Pick out every line of the records that contains the string "numericTimeSignature" and copy each one. Case matters, so match the capitalization exactly.
☆ ☆ ☆ ☆ ☆ ☆ ☆
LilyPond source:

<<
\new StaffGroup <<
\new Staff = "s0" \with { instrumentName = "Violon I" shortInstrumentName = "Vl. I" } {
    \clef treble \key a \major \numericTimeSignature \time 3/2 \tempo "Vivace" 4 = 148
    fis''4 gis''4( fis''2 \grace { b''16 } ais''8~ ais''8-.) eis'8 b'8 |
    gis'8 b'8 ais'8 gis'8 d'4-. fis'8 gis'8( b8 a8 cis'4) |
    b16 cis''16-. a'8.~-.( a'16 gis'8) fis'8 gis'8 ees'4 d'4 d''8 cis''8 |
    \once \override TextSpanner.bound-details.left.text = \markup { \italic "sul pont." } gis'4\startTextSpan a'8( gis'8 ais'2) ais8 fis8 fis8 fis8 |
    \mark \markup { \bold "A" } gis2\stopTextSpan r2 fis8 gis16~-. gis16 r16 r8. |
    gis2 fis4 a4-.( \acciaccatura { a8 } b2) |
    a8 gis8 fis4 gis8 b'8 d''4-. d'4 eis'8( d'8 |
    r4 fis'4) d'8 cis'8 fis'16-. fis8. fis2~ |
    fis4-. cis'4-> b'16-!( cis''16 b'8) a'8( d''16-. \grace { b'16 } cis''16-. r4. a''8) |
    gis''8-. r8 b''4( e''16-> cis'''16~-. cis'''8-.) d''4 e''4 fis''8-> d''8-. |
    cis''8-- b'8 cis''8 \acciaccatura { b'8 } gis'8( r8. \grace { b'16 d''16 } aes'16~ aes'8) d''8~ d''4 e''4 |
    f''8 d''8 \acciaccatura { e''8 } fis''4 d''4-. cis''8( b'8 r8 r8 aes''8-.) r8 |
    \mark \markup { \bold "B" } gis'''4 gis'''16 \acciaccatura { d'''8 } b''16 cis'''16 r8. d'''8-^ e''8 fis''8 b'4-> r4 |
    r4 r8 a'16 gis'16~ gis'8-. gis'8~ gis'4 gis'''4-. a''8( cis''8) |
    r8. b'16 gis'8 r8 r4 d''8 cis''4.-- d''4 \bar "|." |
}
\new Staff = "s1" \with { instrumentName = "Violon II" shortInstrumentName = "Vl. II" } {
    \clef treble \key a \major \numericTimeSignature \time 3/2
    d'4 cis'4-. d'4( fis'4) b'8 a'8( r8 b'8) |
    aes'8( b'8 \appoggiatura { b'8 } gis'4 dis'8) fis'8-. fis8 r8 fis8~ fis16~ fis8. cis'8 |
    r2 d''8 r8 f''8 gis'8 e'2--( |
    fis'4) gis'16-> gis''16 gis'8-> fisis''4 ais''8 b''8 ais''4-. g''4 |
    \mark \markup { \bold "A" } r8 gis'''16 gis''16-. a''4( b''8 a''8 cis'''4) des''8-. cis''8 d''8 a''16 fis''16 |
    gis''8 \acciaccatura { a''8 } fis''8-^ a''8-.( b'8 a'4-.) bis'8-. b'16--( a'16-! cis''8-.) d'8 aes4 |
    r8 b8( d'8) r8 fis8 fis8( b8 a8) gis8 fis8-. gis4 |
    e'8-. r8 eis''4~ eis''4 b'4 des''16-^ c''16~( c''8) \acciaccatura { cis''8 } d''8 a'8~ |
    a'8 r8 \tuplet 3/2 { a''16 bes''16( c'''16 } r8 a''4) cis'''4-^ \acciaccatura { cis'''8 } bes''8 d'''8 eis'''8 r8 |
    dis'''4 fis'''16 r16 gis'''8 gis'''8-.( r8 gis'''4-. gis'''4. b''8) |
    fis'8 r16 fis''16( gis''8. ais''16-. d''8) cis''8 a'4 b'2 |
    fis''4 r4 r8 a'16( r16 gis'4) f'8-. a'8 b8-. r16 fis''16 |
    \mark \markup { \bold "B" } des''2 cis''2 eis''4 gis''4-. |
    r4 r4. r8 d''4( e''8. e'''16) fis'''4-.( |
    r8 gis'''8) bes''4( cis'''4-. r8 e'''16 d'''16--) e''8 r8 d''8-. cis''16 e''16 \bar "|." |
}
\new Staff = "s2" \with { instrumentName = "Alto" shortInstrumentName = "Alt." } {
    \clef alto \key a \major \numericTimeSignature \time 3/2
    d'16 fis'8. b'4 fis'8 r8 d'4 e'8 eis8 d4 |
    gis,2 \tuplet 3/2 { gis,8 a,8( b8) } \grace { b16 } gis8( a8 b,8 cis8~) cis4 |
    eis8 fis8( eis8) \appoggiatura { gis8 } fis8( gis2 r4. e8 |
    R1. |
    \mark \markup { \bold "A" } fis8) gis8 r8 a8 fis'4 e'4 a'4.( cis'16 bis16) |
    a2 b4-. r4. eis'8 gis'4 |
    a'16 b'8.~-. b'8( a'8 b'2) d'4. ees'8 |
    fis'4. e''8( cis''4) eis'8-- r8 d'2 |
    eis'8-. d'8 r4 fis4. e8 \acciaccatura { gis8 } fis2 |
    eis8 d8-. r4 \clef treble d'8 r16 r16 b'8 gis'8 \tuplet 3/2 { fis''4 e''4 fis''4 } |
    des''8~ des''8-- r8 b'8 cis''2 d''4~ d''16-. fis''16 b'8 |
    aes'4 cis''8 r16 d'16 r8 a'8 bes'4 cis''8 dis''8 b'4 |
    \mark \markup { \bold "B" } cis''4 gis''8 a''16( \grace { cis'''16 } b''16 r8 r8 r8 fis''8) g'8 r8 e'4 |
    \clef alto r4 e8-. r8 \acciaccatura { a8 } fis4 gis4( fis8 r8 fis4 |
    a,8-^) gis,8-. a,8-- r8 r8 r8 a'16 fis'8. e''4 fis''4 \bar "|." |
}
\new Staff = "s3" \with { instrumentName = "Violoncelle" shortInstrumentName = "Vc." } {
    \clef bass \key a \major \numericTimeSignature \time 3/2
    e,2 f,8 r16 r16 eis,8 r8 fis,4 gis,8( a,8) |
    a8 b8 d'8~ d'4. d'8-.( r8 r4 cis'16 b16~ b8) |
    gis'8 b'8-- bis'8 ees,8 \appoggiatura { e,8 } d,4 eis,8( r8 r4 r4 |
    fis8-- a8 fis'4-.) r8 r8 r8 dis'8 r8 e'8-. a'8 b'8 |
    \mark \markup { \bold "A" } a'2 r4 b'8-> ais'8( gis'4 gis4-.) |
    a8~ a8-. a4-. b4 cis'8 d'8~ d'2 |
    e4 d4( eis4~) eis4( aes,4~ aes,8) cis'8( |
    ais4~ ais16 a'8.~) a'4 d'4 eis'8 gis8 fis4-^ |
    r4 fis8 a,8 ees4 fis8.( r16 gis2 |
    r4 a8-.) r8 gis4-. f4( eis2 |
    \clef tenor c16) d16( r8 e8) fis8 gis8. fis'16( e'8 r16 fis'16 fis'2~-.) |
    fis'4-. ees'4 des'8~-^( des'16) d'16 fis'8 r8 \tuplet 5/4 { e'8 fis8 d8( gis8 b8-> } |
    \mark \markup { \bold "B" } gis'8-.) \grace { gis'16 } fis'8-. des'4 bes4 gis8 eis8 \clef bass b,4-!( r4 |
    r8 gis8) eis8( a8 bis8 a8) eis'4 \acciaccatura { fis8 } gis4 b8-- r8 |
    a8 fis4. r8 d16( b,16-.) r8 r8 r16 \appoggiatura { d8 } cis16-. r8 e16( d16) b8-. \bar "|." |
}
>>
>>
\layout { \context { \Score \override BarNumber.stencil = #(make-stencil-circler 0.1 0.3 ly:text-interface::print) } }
☆ ☆ ☆ ☆ ☆ ☆ ☆
◆ **TASK RESPONSE**
    \clef treble \key a \major \numericTimeSignature \time 3/2 \tempo "Vivace" 4 = 148
    \clef treble \key a \major \numericTimeSignature \time 3/2
    \clef alto \key a \major \numericTimeSignature \time 3/2
    \clef bass \key a \major \numericTimeSignature \time 3/2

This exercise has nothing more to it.